PROBLEM DETAILS
Output the records exactly as they appear, with no pictures included.
-------
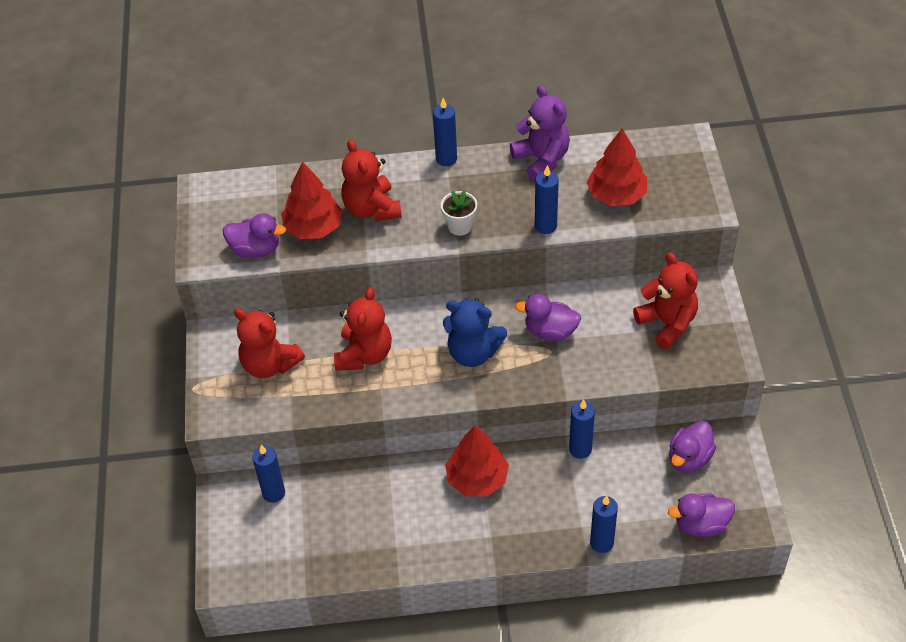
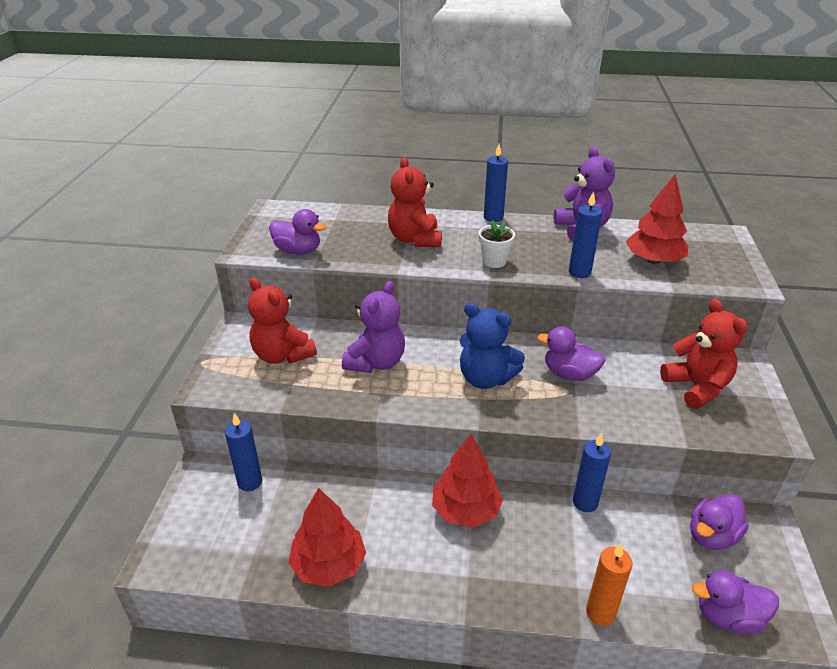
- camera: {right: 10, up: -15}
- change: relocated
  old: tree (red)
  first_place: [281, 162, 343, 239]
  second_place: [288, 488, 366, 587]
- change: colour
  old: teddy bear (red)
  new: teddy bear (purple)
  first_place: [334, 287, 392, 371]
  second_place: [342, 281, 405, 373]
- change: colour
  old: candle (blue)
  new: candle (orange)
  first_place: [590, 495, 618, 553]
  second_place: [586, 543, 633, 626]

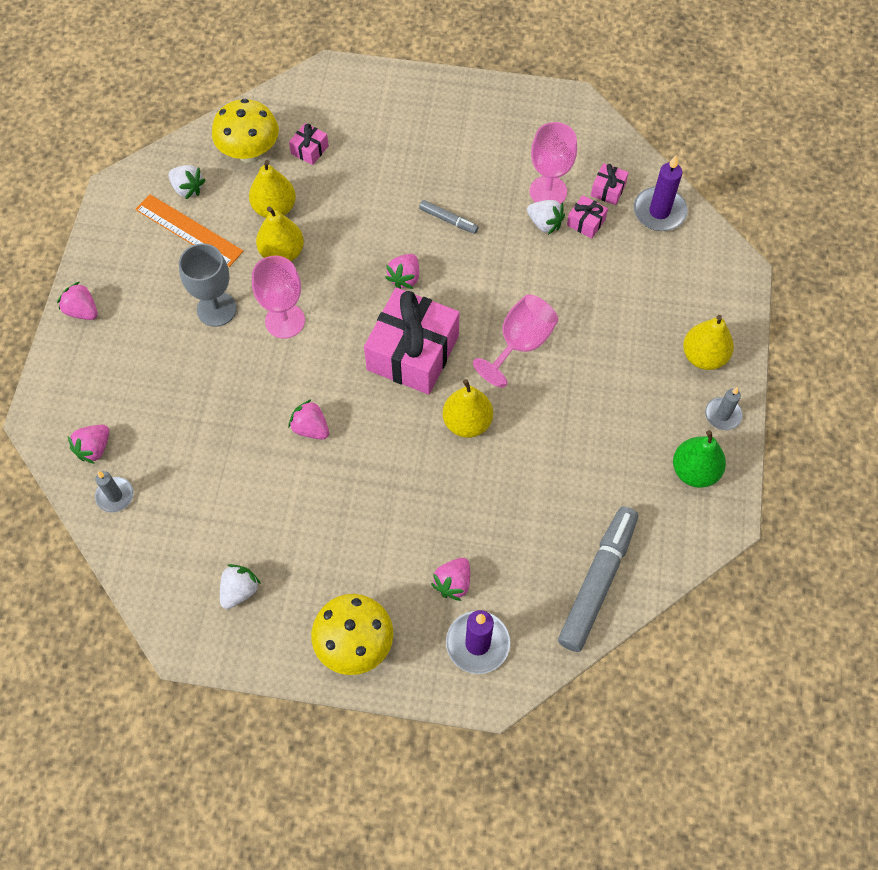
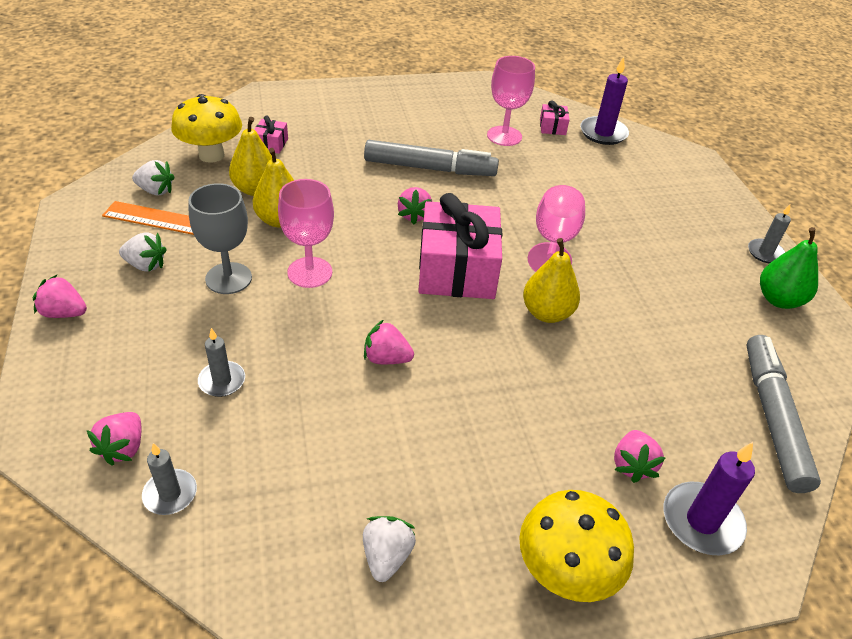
- camera: {right: -25, up: -20}
- change: missing
  old: gift (pink)
  first_place: [567, 195, 608, 239]
- change: missing
  old: pear (yellow)
  first_place: [683, 315, 734, 370]
- change: appeared
  new: candle (grey)
  second_place: [198, 328, 245, 397]
- change: relocated
  old: strawberry (white)
  first_place: [527, 200, 565, 235]
  second_place: [119, 232, 167, 272]
- change: size
  old: marker (grey)
  first_place: [419, 200, 479, 234]
  second_place: [364, 140, 499, 176]
  factor: 2.12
-------
EXERCISE RESPONSE
- camera: {right: 10, up: -15}
- change: relocated
  old: tree (red)
  first_place: [281, 162, 343, 239]
  second_place: [288, 488, 366, 587]
- change: colour
  old: teddy bear (red)
  new: teddy bear (purple)
  first_place: [334, 287, 392, 371]
  second_place: [342, 281, 405, 373]
- change: colour
  old: candle (blue)
  new: candle (orange)
  first_place: [590, 495, 618, 553]
  second_place: [586, 543, 633, 626]

- camera: {right: -25, up: -20}
- change: missing
  old: gift (pink)
  first_place: [567, 195, 608, 239]
- change: missing
  old: pear (yellow)
  first_place: [683, 315, 734, 370]
- change: appeared
  new: candle (grey)
  second_place: [198, 328, 245, 397]
- change: relocated
  old: strawberry (white)
  first_place: [527, 200, 565, 235]
  second_place: [119, 232, 167, 272]
- change: size
  old: marker (grey)
  first_place: [419, 200, 479, 234]
  second_place: [364, 140, 499, 176]
  factor: 2.12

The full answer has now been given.